[PROBLEM DESCRIPTION]: Every record below must be written out exactly. Leave out the pictures.

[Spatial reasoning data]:
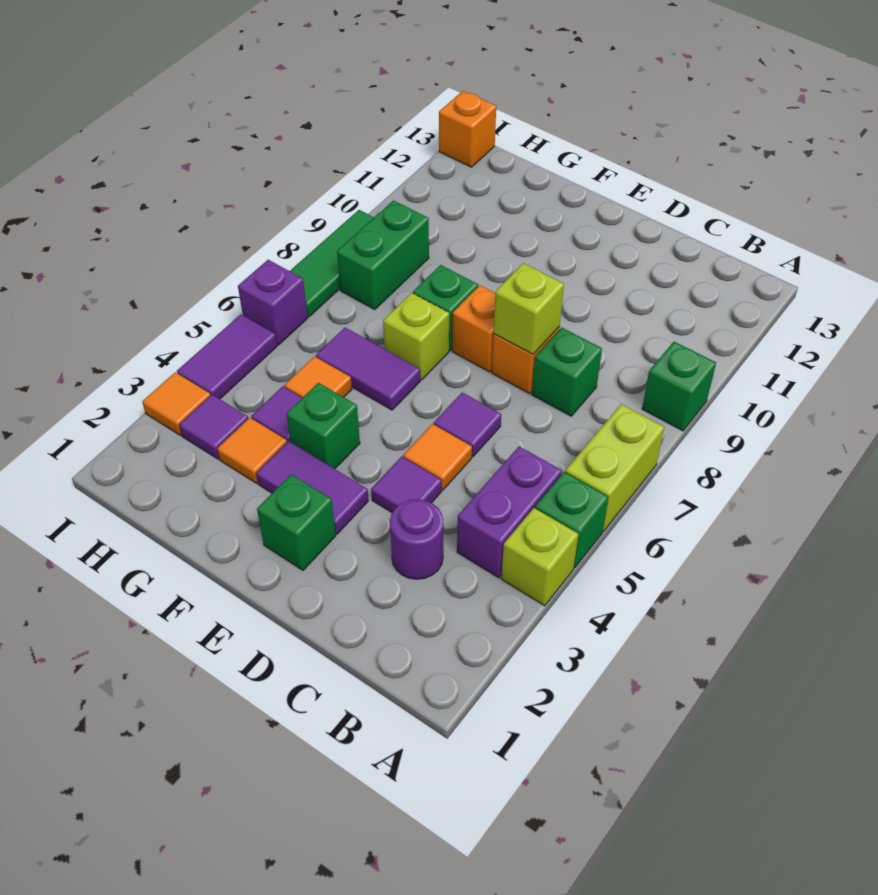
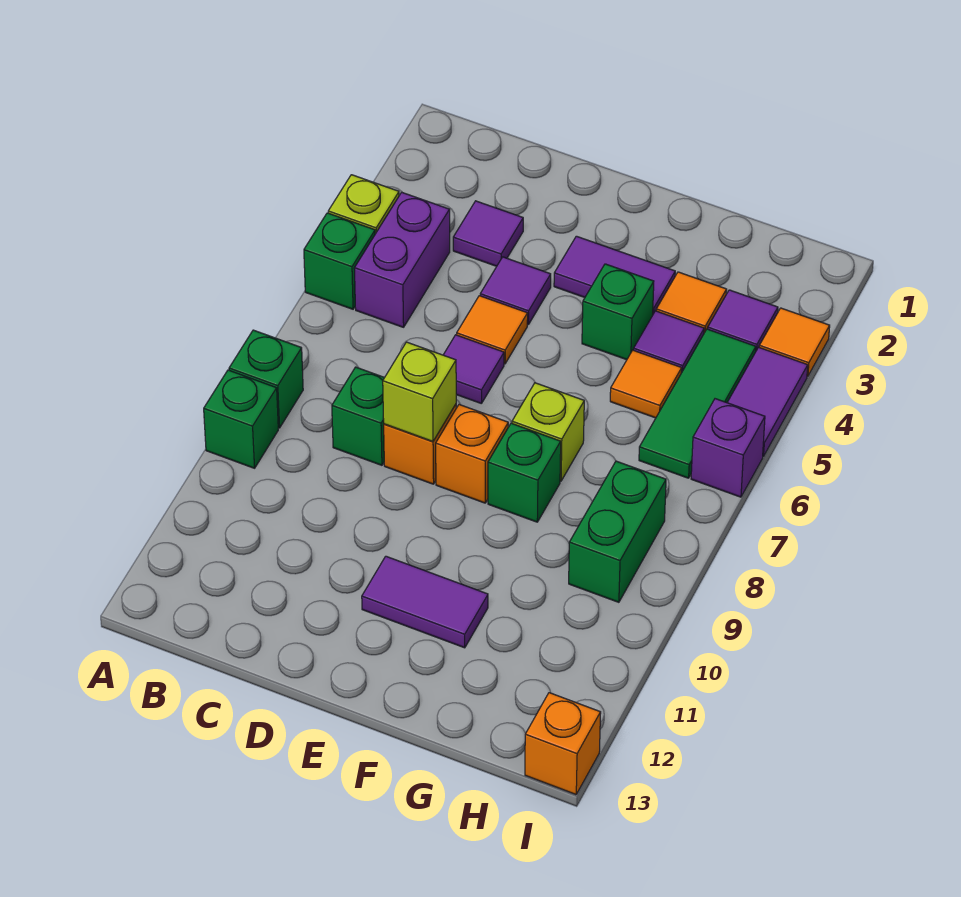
lime brick A6:A7 level 1 -> none
purple round brick C3 level 1 -> purple tile C3 level 1
green brick E2 level 1 -> green brick A8 level 1
purple tile F6:G6 level 1 -> purple tile E11:F11 level 1
green tile I7:I9 level 1 -> green tile H4:H6 level 1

[SOLVED PROBLEM]:
lime brick A6:A7 level 1 -> none
purple round brick C3 level 1 -> purple tile C3 level 1
green brick E2 level 1 -> green brick A8 level 1
purple tile F6:G6 level 1 -> purple tile E11:F11 level 1
green tile I7:I9 level 1 -> green tile H4:H6 level 1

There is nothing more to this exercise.